## [Prompt]
With the pictures left out, print exactly the lines below that run from the one containing "D101: none -> LED red (A DC_IN, K VC)" through the one containing "R108: 47k (VB2, VDD) -> 47k (OSC, VDD)".
:: The data
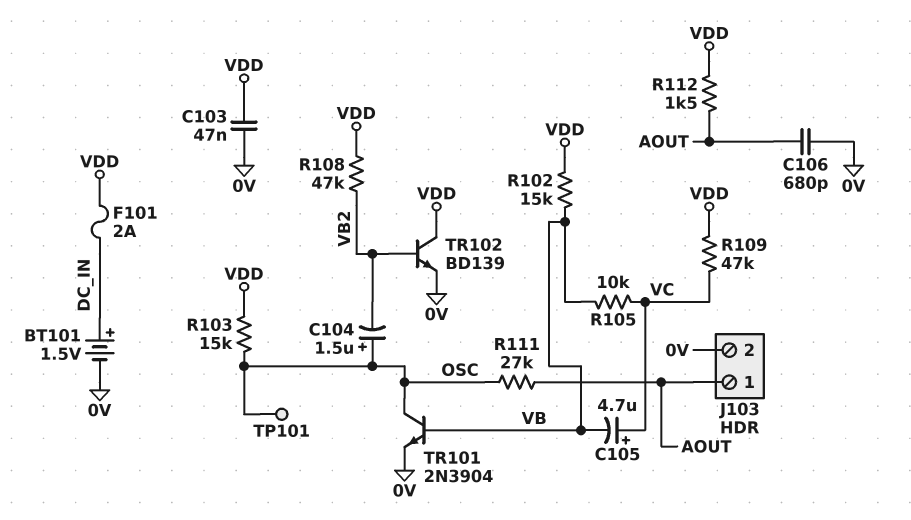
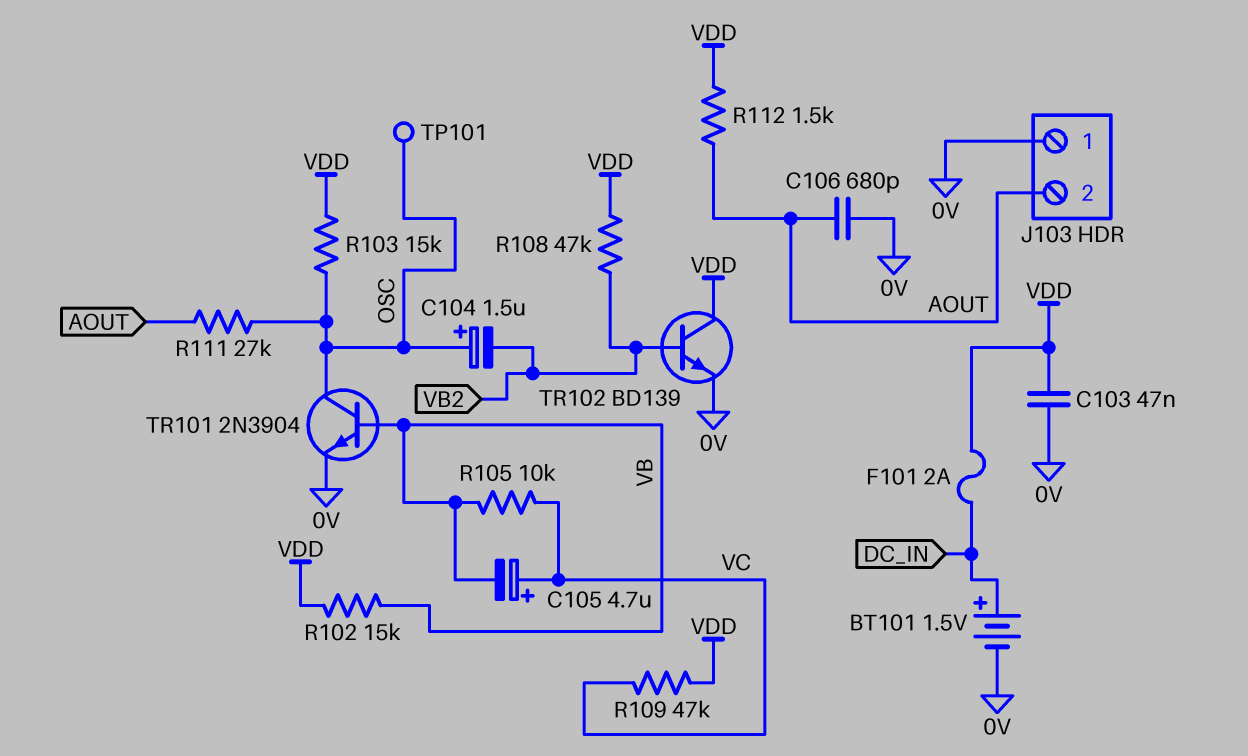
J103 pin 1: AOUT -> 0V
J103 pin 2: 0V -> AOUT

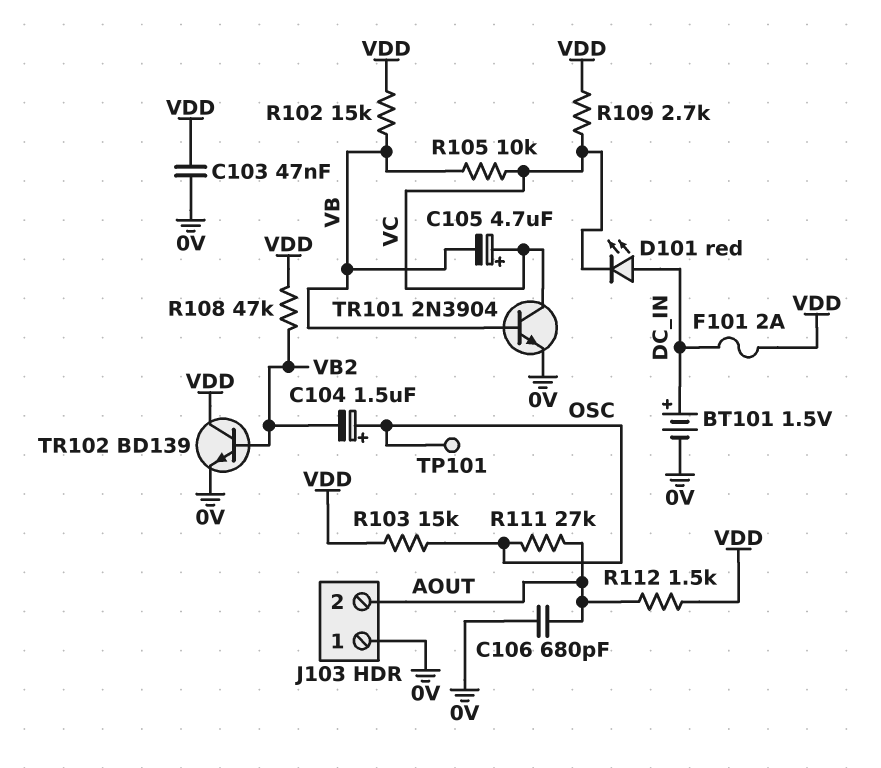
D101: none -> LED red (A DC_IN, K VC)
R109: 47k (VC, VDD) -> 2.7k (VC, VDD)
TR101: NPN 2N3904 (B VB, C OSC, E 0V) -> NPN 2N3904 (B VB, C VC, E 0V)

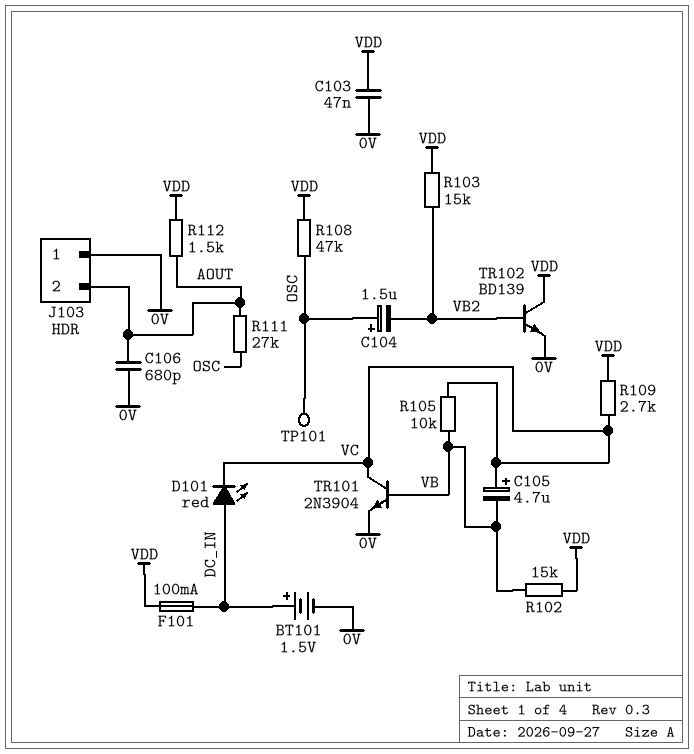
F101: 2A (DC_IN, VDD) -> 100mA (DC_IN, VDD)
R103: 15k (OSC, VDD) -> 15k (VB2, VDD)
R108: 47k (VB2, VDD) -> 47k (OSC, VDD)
::::
:: The data
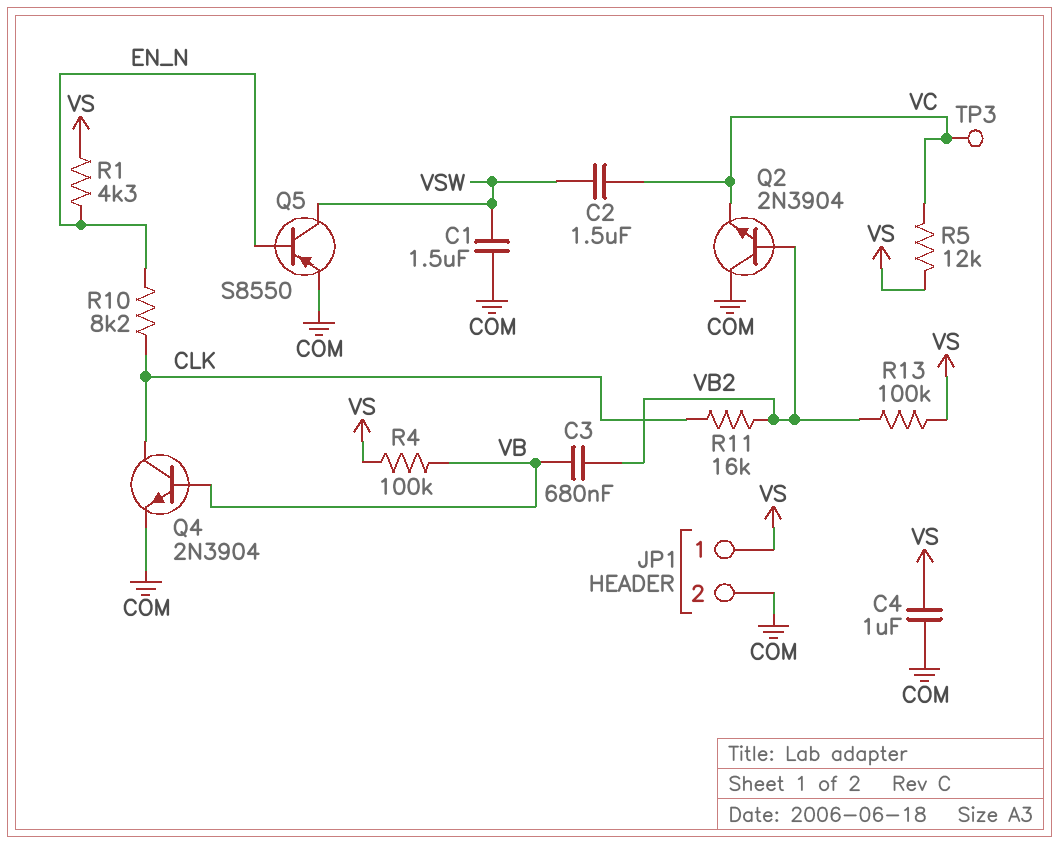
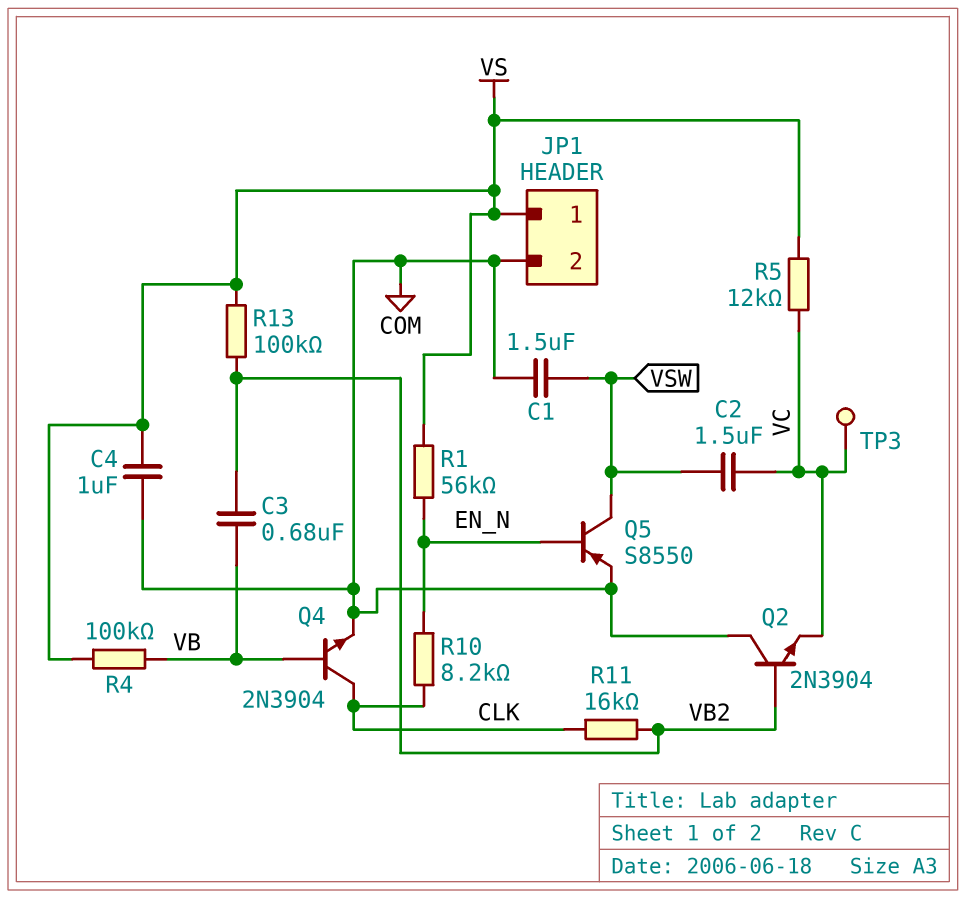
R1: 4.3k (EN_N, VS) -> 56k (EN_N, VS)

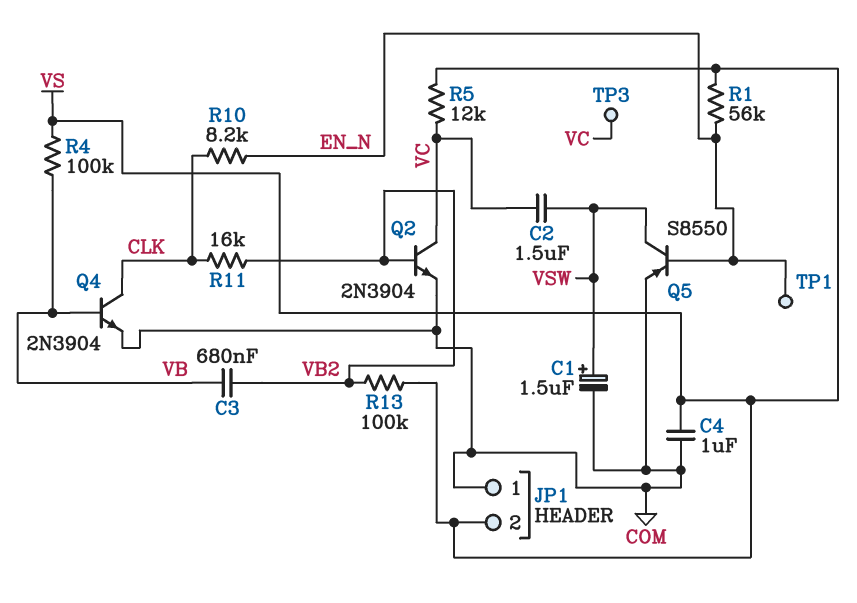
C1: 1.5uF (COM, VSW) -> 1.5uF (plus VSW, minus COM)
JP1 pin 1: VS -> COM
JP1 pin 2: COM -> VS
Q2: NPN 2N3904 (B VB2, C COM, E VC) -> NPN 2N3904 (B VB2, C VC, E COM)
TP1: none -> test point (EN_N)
::::
:: The data
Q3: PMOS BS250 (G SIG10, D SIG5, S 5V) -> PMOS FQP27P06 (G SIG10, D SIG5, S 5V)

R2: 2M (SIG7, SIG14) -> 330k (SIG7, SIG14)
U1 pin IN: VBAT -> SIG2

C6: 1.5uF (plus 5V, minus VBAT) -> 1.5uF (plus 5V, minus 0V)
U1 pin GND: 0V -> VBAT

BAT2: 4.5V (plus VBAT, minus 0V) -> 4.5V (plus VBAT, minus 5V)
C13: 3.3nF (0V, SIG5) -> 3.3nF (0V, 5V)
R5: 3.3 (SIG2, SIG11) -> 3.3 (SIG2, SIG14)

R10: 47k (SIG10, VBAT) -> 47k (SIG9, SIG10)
::::
## [Your solution]
D101: none -> LED red (A DC_IN, K VC)
R109: 47k (VC, VDD) -> 2.7k (VC, VDD)
TR101: NPN 2N3904 (B VB, C OSC, E 0V) -> NPN 2N3904 (B VB, C VC, E 0V)

F101: 2A (DC_IN, VDD) -> 100mA (DC_IN, VDD)
R103: 15k (OSC, VDD) -> 15k (VB2, VDD)
R108: 47k (VB2, VDD) -> 47k (OSC, VDD)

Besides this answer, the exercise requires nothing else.